**What to do**
Print, character for character, only the lines of the records below that run from the line containing "installed (1066, 1052)" to the line containing "coordinates (154, 137).", including both of those lines.
── Supplied material
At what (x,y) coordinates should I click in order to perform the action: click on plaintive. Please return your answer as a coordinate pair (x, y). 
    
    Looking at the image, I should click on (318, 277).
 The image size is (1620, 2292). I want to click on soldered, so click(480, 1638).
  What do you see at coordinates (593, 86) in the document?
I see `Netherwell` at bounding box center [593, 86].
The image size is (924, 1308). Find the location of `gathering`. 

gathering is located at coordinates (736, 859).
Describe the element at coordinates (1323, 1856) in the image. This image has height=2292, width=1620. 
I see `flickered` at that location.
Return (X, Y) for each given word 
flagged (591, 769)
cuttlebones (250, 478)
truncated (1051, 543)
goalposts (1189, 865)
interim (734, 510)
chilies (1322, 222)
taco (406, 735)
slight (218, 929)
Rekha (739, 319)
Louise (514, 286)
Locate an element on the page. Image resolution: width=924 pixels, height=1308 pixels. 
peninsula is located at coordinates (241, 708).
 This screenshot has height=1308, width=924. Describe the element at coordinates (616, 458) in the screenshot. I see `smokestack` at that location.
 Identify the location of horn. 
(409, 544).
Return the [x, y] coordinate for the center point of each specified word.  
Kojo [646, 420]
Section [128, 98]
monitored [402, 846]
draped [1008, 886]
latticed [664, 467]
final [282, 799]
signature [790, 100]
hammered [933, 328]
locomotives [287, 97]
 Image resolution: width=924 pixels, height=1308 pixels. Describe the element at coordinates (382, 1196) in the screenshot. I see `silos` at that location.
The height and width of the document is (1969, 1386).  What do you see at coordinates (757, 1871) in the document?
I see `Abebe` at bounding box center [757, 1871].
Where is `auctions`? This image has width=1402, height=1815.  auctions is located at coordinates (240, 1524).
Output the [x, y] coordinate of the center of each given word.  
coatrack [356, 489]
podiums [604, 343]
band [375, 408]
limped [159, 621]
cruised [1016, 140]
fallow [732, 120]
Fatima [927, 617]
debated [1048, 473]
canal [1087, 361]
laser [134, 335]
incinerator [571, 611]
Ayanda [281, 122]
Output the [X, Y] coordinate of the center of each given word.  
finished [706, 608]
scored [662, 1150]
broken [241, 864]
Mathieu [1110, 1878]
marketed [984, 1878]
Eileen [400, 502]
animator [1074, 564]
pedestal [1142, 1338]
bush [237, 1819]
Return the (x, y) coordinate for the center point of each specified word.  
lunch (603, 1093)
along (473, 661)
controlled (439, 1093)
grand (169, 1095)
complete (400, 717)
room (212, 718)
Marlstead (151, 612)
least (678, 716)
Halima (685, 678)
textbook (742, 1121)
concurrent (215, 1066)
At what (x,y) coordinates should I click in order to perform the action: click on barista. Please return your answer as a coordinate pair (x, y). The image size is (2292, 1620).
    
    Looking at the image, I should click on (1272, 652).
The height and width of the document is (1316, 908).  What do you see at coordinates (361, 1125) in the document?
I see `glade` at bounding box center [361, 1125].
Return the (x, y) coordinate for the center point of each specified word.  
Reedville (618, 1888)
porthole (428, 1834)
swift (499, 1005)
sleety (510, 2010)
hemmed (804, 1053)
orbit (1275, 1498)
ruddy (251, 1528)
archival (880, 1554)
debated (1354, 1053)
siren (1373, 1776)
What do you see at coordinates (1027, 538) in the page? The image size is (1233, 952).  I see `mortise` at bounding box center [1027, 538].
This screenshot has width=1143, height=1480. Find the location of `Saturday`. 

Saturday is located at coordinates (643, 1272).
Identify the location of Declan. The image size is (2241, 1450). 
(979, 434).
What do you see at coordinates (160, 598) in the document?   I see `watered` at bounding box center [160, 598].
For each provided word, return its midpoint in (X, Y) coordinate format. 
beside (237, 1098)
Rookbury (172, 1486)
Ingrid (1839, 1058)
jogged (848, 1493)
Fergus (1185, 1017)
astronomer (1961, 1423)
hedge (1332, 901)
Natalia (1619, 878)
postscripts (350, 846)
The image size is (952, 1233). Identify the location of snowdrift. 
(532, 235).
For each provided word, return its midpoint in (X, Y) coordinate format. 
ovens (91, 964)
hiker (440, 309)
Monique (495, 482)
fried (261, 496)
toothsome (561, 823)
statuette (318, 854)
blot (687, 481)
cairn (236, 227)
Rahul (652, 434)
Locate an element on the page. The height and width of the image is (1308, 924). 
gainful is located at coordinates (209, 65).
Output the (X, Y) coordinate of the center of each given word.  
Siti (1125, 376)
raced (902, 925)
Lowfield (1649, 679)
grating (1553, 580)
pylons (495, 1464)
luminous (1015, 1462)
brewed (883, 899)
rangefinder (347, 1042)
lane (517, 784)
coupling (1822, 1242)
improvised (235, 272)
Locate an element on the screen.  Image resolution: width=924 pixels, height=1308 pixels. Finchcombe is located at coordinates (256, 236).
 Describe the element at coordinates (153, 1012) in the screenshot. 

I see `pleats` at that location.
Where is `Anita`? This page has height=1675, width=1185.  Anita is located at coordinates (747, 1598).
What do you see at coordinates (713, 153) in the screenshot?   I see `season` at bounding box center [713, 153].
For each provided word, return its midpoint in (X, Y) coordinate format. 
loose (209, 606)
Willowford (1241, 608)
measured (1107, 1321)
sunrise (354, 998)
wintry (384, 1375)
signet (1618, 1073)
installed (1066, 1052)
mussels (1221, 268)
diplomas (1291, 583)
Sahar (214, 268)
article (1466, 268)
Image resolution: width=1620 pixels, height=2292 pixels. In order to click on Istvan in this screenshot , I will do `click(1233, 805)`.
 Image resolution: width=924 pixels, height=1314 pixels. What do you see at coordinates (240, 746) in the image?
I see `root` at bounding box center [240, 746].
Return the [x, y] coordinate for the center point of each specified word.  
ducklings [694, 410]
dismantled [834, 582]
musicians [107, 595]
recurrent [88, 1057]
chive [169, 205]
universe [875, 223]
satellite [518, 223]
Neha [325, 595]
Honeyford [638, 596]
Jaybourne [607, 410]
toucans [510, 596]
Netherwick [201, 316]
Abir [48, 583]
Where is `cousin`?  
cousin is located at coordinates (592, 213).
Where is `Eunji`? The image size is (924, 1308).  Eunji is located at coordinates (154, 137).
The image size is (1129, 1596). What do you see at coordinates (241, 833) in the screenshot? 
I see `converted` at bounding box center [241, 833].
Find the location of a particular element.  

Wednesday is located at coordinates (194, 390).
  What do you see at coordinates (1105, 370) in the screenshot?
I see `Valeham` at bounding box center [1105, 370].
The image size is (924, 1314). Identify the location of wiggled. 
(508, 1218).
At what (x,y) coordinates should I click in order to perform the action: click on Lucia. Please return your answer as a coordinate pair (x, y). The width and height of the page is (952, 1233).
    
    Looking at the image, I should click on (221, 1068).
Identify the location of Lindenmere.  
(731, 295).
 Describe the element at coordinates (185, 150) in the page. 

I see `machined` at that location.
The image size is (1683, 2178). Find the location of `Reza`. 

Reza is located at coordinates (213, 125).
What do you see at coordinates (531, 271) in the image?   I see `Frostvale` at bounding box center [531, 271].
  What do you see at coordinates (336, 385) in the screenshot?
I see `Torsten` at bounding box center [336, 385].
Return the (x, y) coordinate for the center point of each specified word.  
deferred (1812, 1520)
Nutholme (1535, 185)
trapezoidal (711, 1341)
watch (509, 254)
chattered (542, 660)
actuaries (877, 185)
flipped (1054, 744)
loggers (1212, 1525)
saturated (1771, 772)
────
**Output below**
installed (1066, 1052)
mussels (1221, 268)
diplomas (1291, 583)
Sahar (214, 268)
article (1466, 268)
Image resolution: width=1620 pixels, height=2292 pixels. In order to click on Istvan in this screenshot , I will do `click(1233, 805)`.
 Image resolution: width=924 pixels, height=1314 pixels. What do you see at coordinates (240, 746) in the image?
I see `root` at bounding box center [240, 746].
Return the [x, y] coordinate for the center point of each specified word.  
ducklings [694, 410]
dismantled [834, 582]
musicians [107, 595]
recurrent [88, 1057]
chive [169, 205]
universe [875, 223]
satellite [518, 223]
Neha [325, 595]
Honeyford [638, 596]
Jaybourne [607, 410]
toucans [510, 596]
Netherwick [201, 316]
Abir [48, 583]
Where is `cousin`?  
cousin is located at coordinates (592, 213).
Where is `Eunji`? The image size is (924, 1308).  Eunji is located at coordinates (154, 137).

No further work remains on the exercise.